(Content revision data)

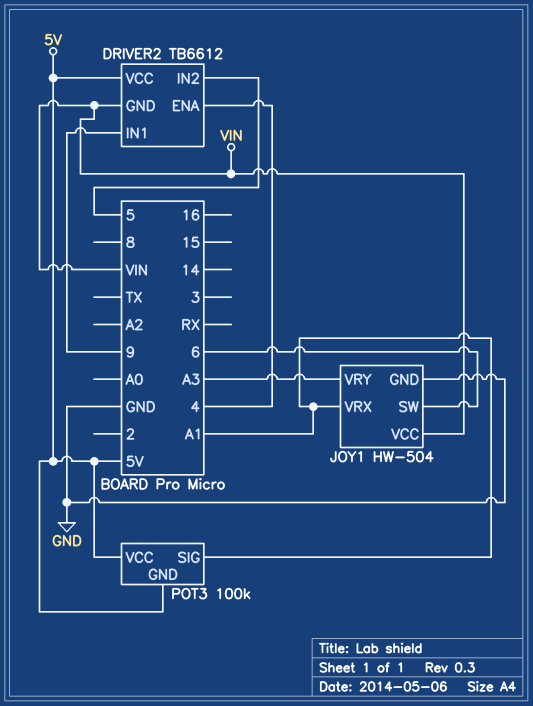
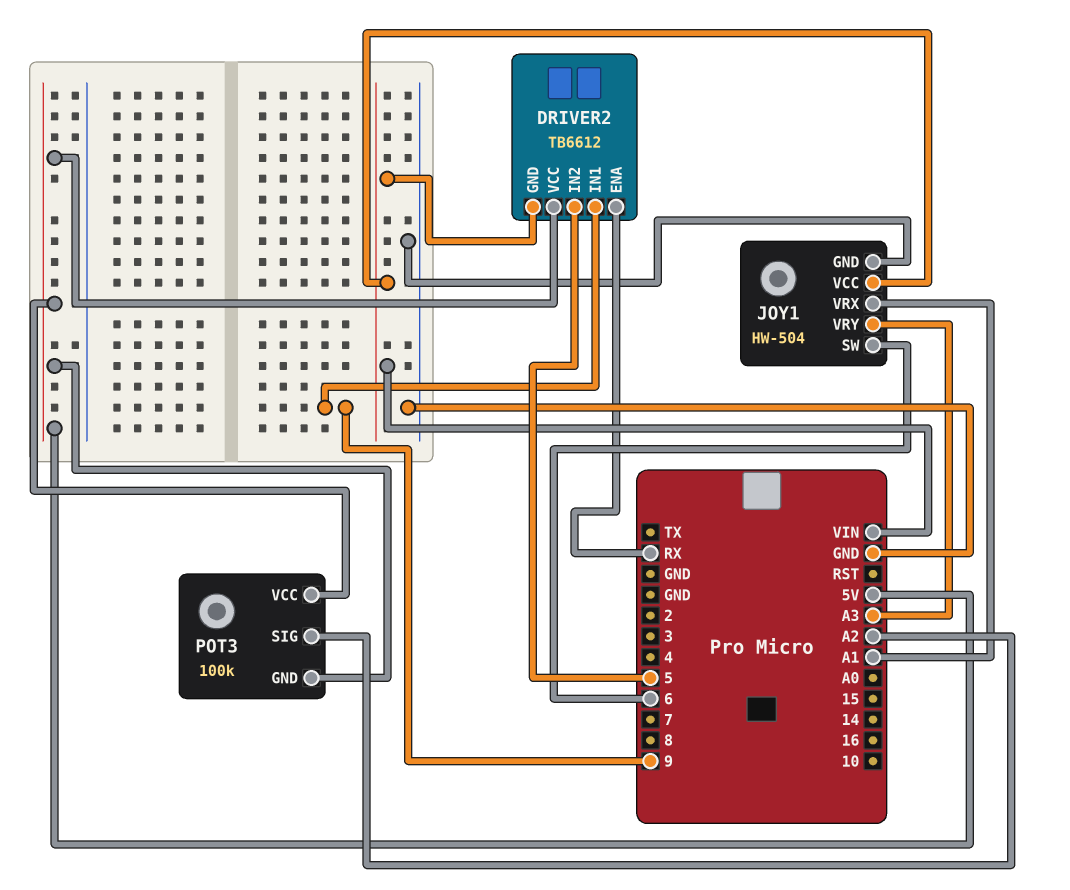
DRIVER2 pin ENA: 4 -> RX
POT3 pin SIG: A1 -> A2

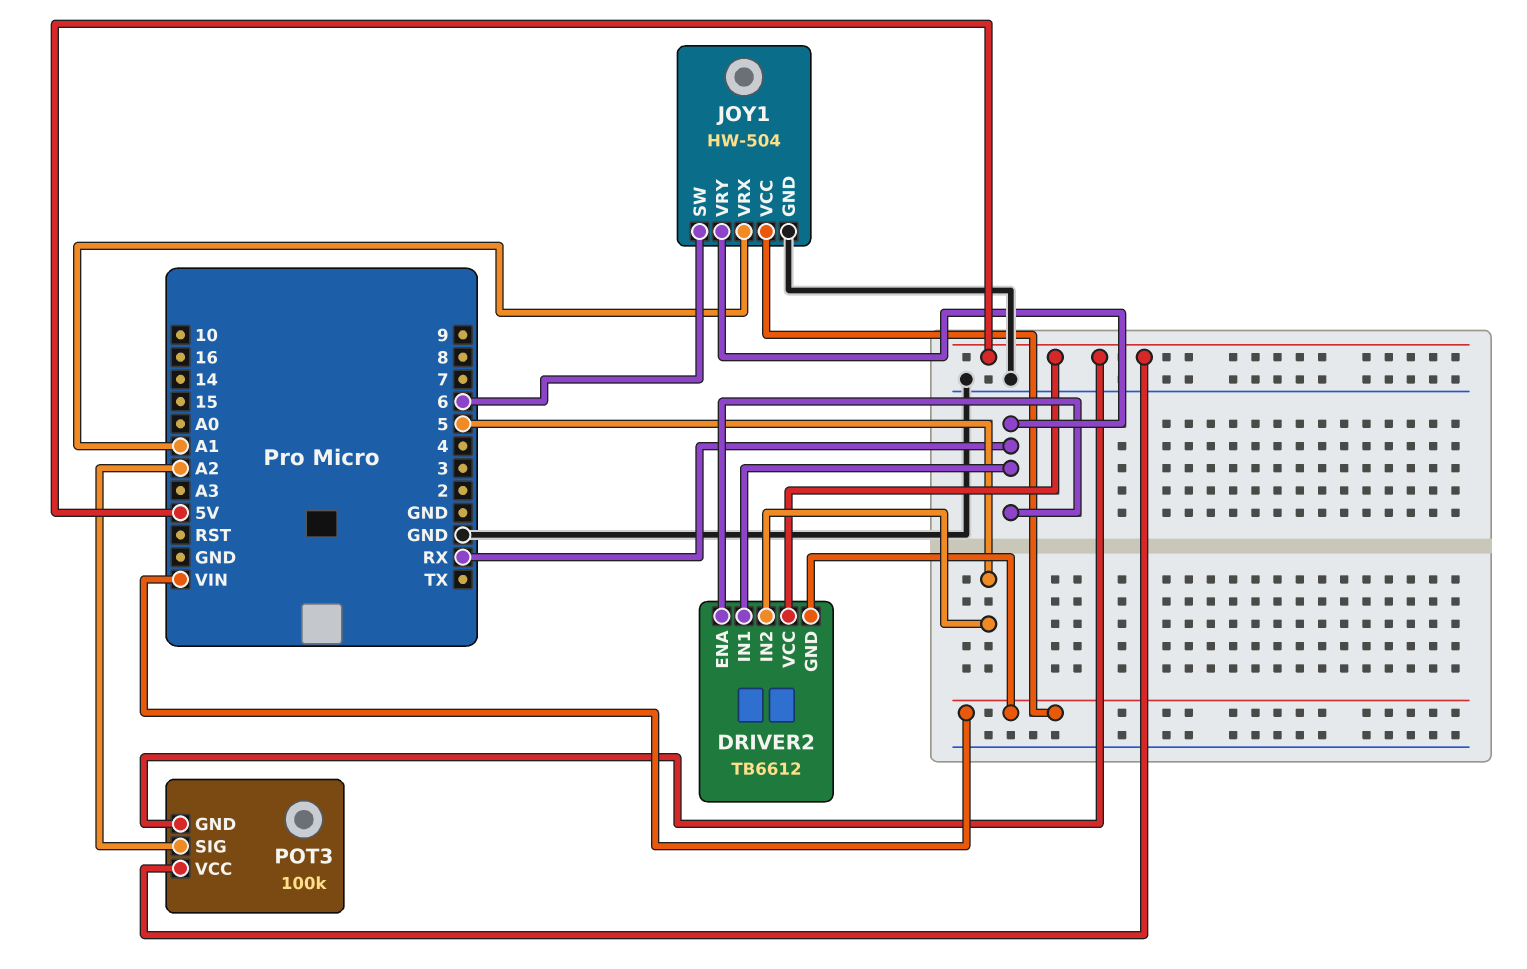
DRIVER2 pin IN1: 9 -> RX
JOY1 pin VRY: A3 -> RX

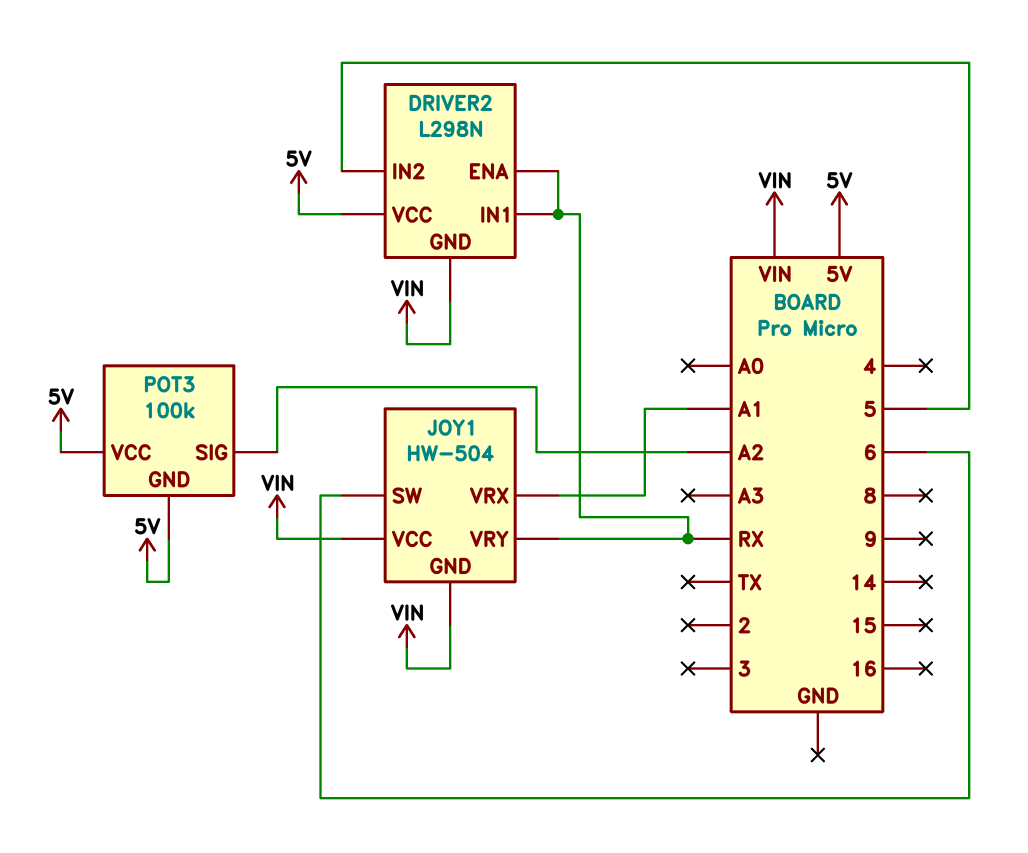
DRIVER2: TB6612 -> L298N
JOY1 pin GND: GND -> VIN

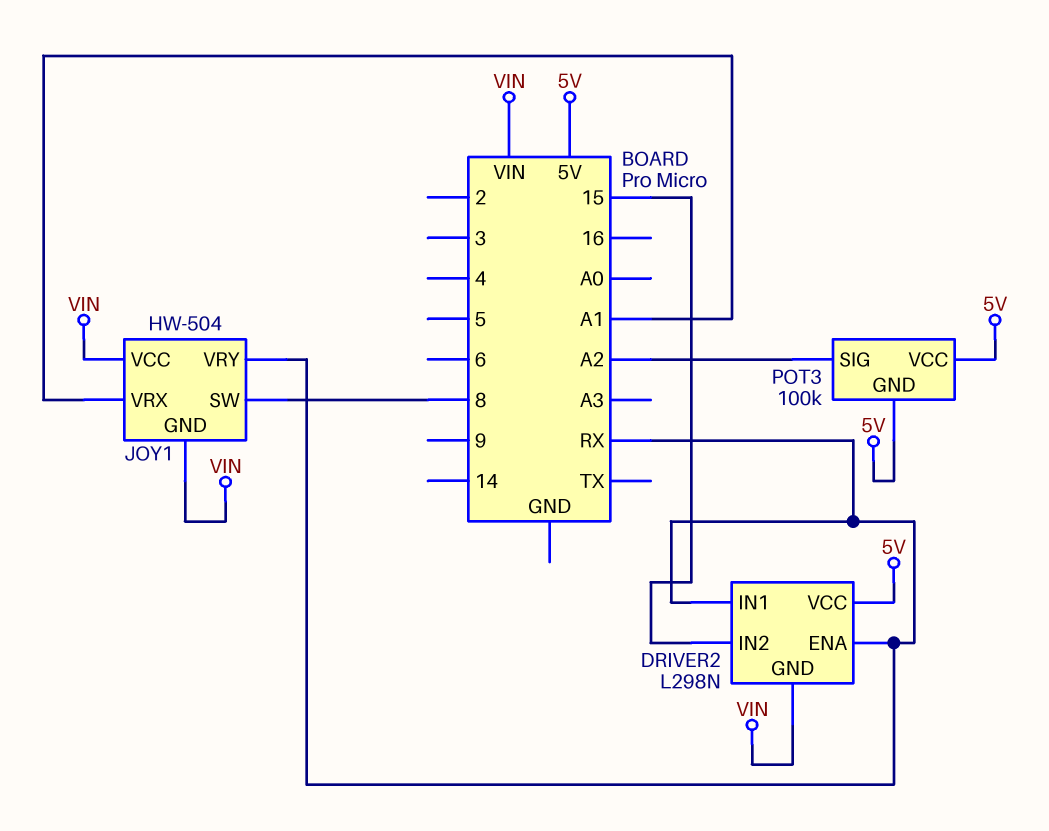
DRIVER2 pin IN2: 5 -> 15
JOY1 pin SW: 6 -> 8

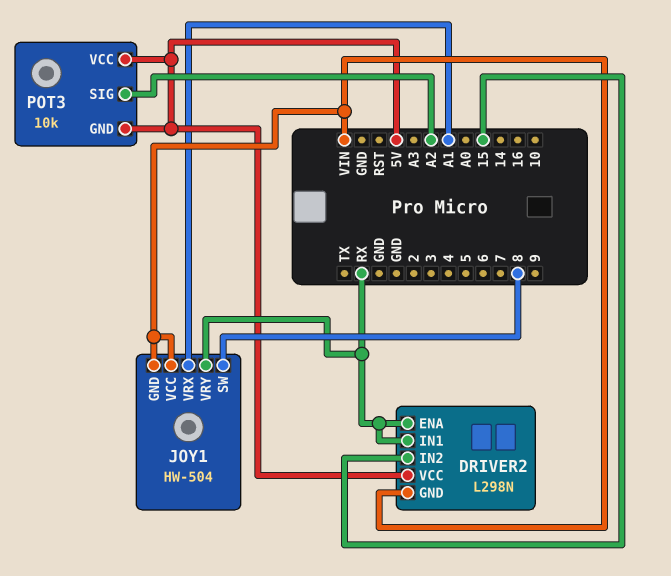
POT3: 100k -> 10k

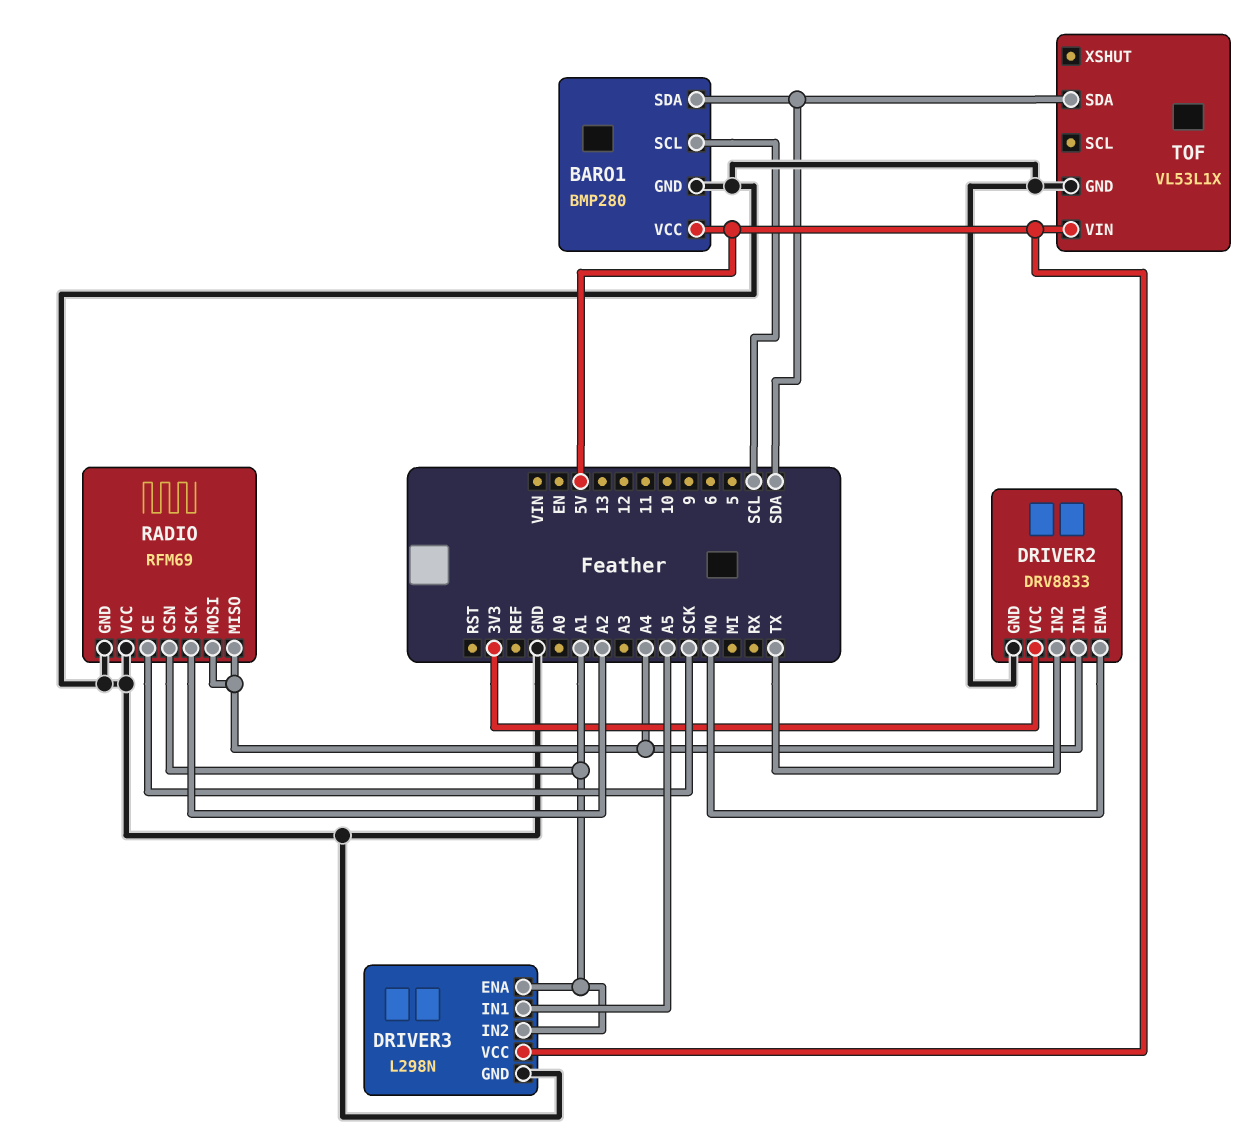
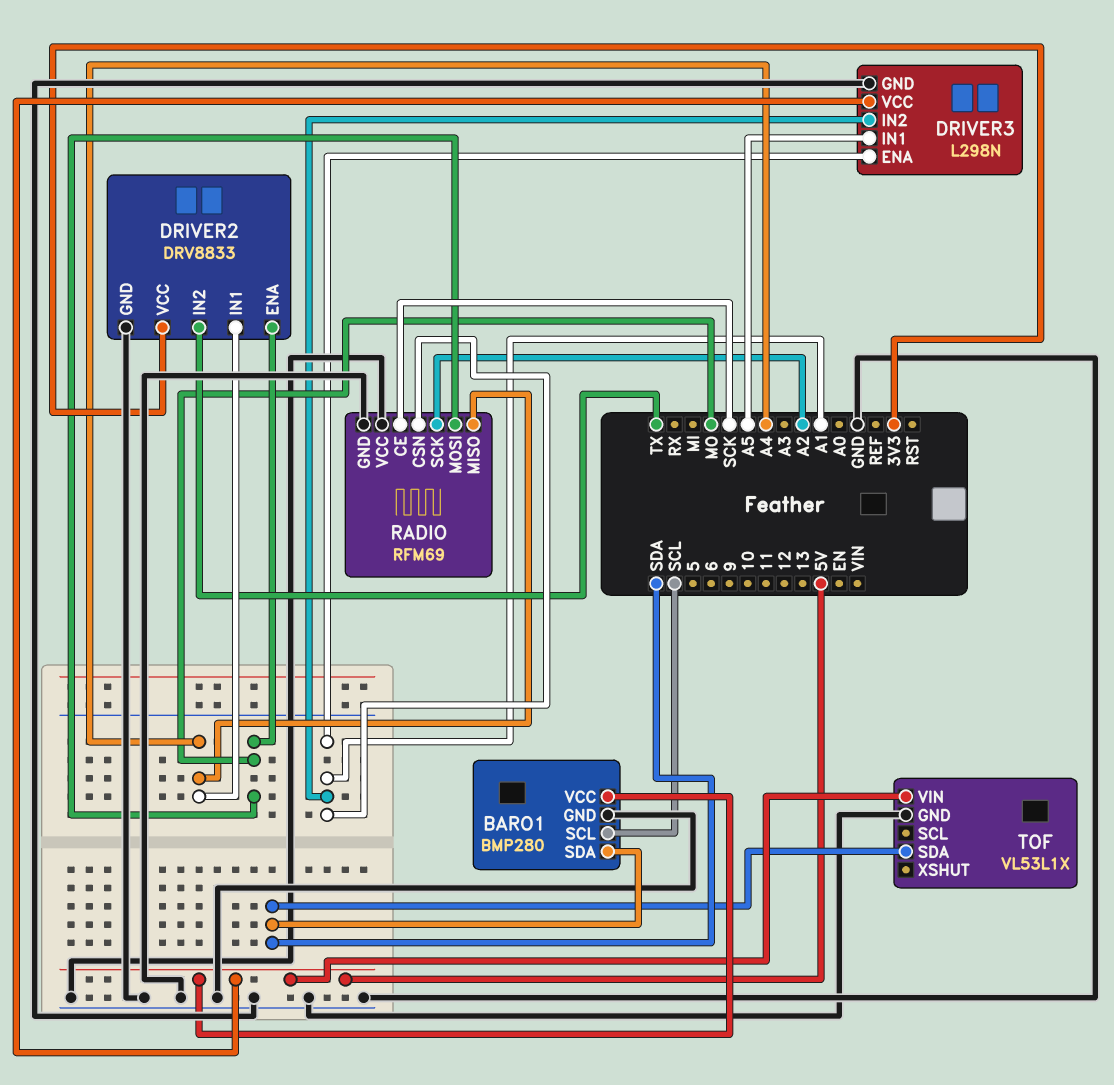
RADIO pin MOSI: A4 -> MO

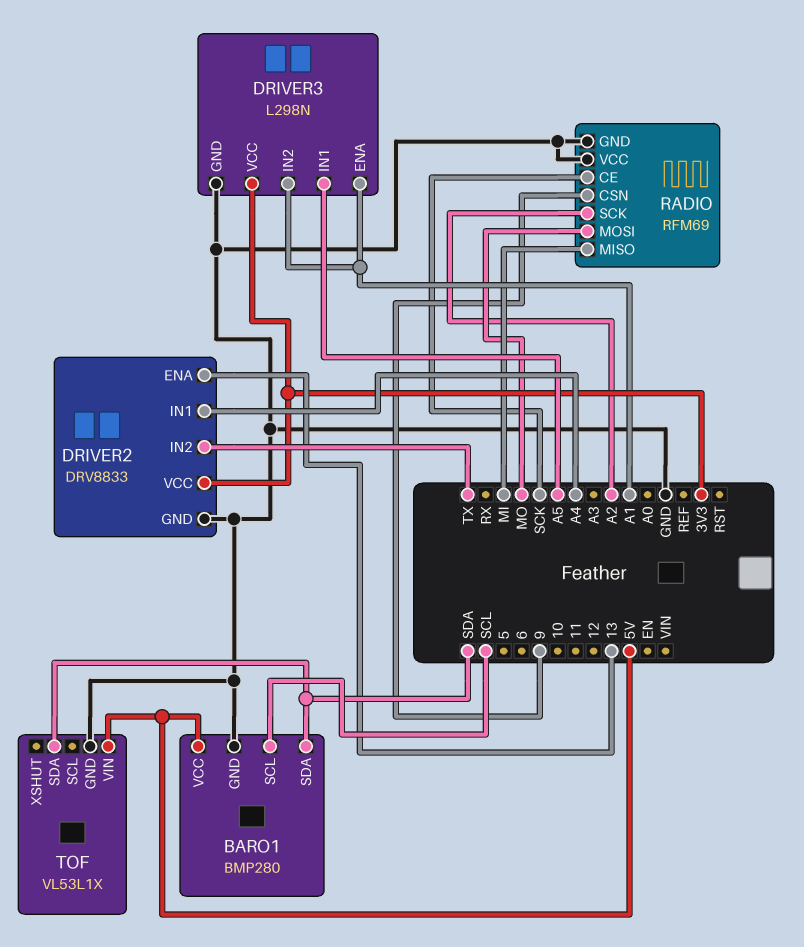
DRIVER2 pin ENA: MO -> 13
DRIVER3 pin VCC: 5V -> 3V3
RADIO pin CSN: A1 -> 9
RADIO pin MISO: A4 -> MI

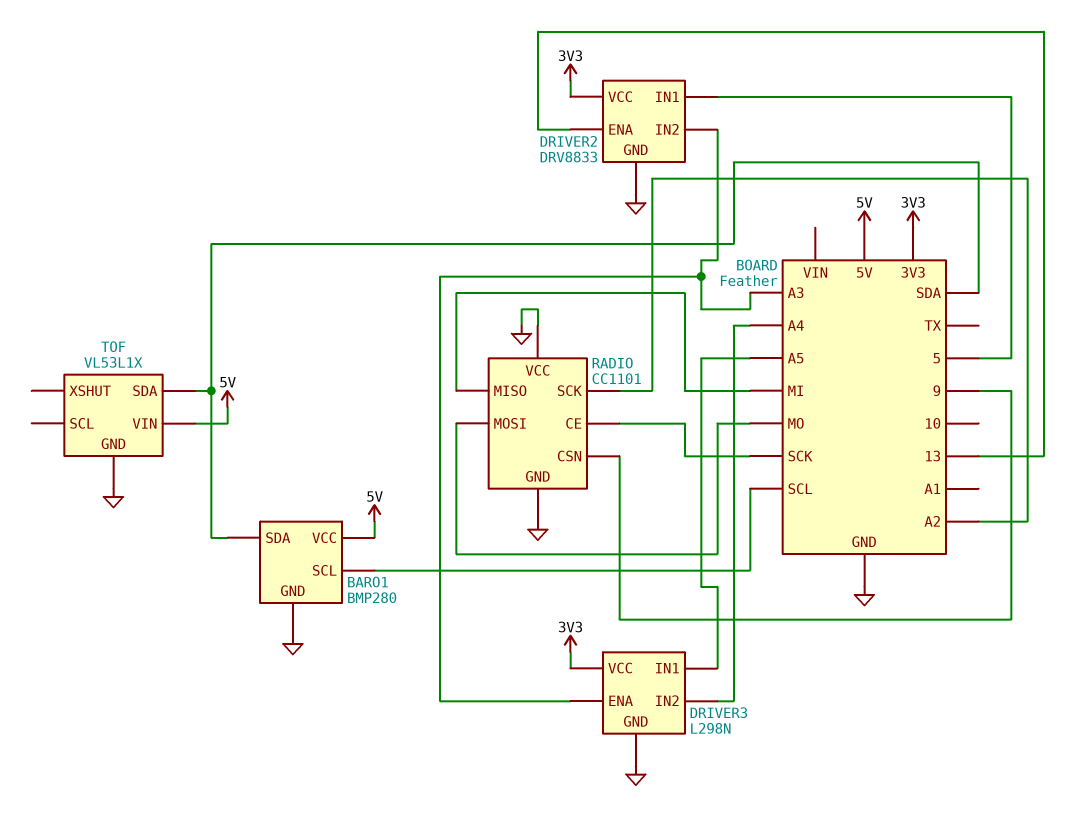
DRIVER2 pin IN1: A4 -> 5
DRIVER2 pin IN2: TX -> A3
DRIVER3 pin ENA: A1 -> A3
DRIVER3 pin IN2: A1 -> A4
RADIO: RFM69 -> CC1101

**WHAT THE TASK REQUIRES**
Return the opening line of the data above and every line after it up to and including the line that holds "RADIO pin MOSI: A4 -> MO"; pictures stay out.

**EXERCISE SOLUTION**
DRIVER2 pin ENA: 4 -> RX
POT3 pin SIG: A1 -> A2

DRIVER2 pin IN1: 9 -> RX
JOY1 pin VRY: A3 -> RX

DRIVER2: TB6612 -> L298N
JOY1 pin GND: GND -> VIN

DRIVER2 pin IN2: 5 -> 15
JOY1 pin SW: 6 -> 8

POT3: 100k -> 10k

RADIO pin MOSI: A4 -> MO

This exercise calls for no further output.